**Exercise description:** The stretch wanted below opens at the line containing "menu.png: [7,508,264,661] ->" and closes at the line containing "Halis: [694,1083,740,1129] ->". Please return it exactly, with no other lines.

**Input data:**
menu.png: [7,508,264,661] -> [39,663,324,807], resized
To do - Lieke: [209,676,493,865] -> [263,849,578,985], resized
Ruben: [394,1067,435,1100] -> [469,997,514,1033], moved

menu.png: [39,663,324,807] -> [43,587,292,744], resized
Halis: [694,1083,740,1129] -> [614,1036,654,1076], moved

---

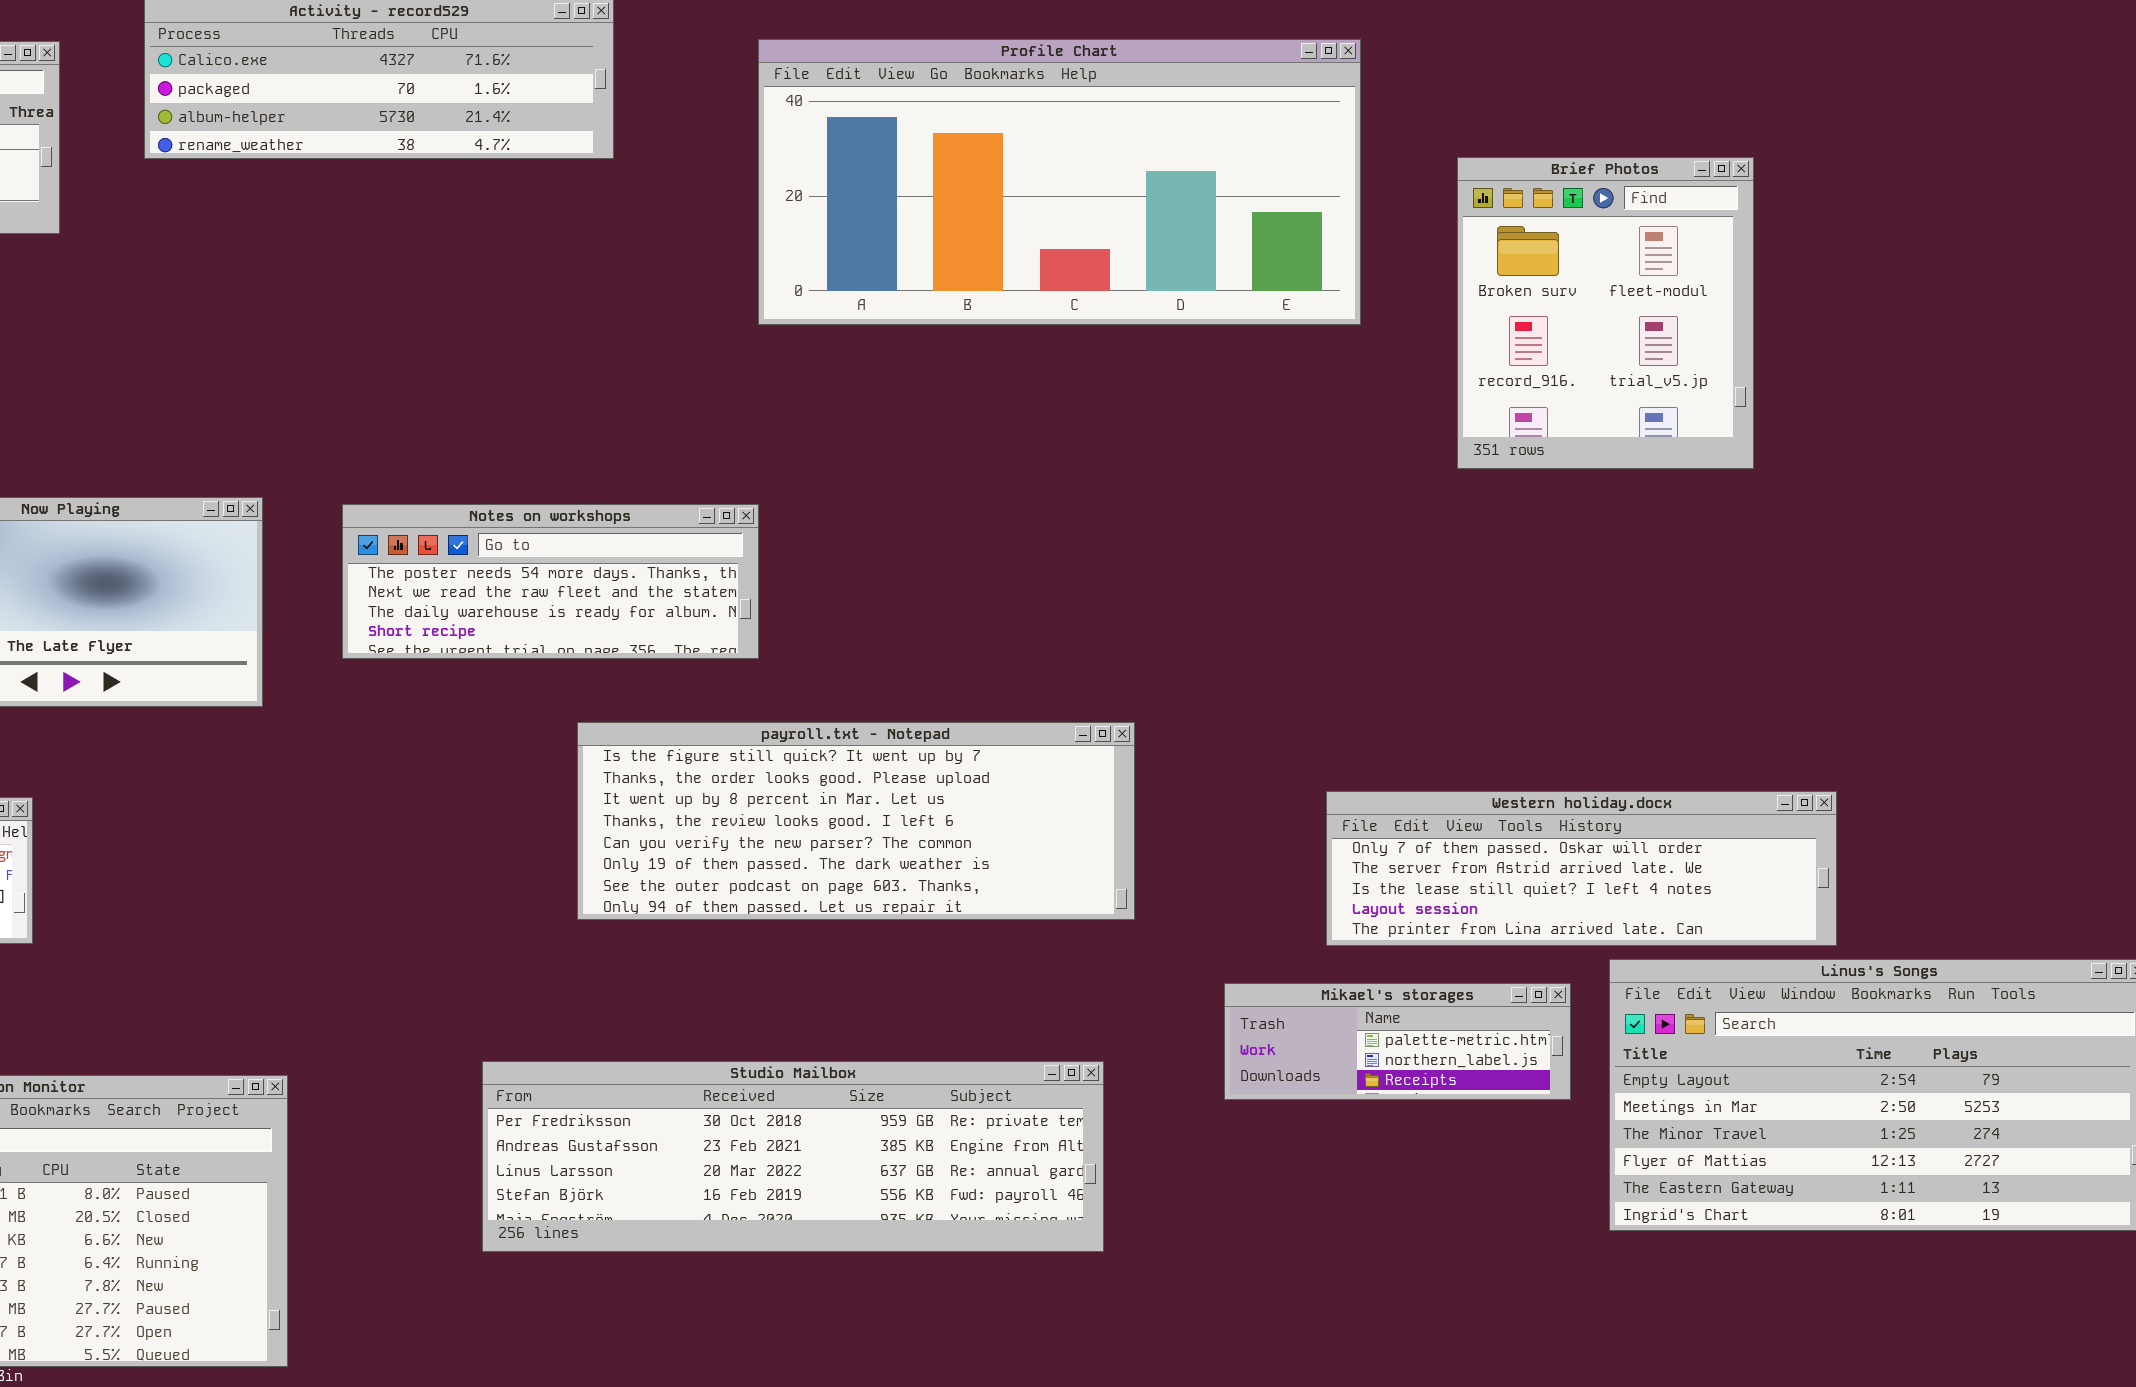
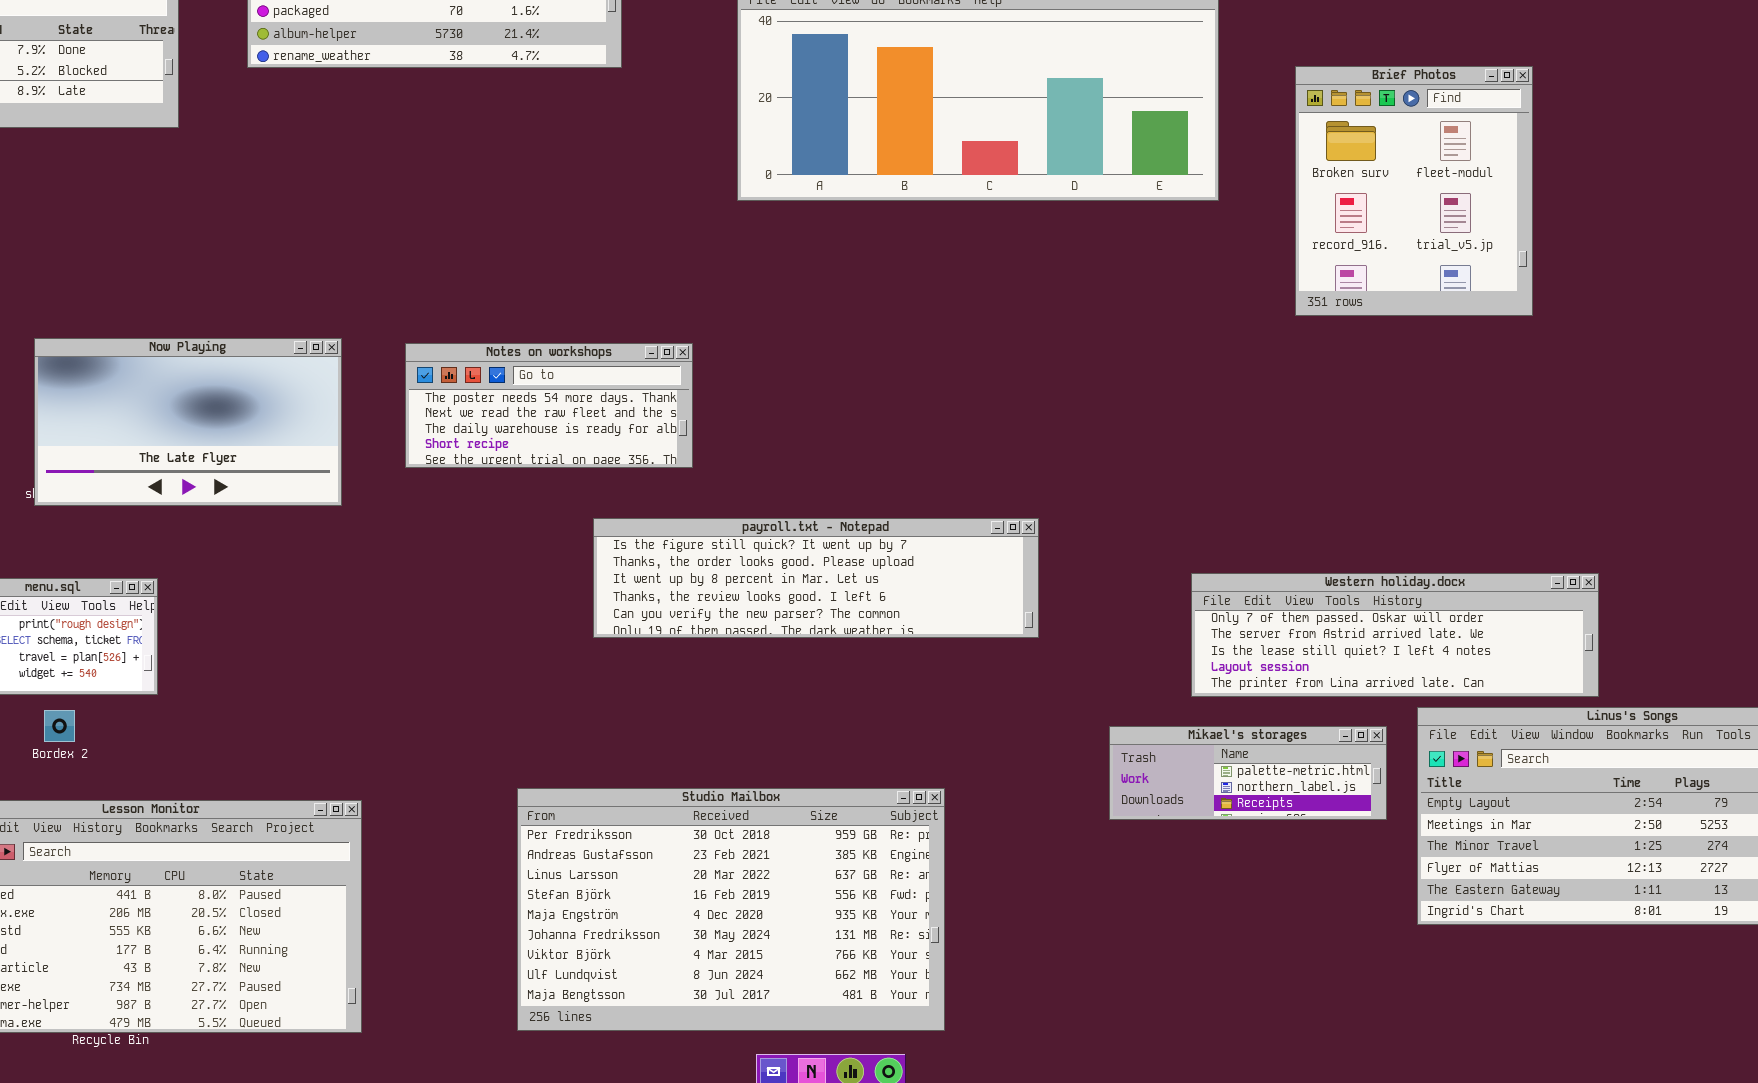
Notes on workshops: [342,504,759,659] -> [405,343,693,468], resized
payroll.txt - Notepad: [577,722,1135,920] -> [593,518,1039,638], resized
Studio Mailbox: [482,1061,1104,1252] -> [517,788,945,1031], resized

**Answer:**
menu.png: [7,508,264,661] -> [39,663,324,807], resized
To do - Lieke: [209,676,493,865] -> [263,849,578,985], resized
Ruben: [394,1067,435,1100] -> [469,997,514,1033], moved

menu.png: [39,663,324,807] -> [43,587,292,744], resized
Halis: [694,1083,740,1129] -> [614,1036,654,1076], moved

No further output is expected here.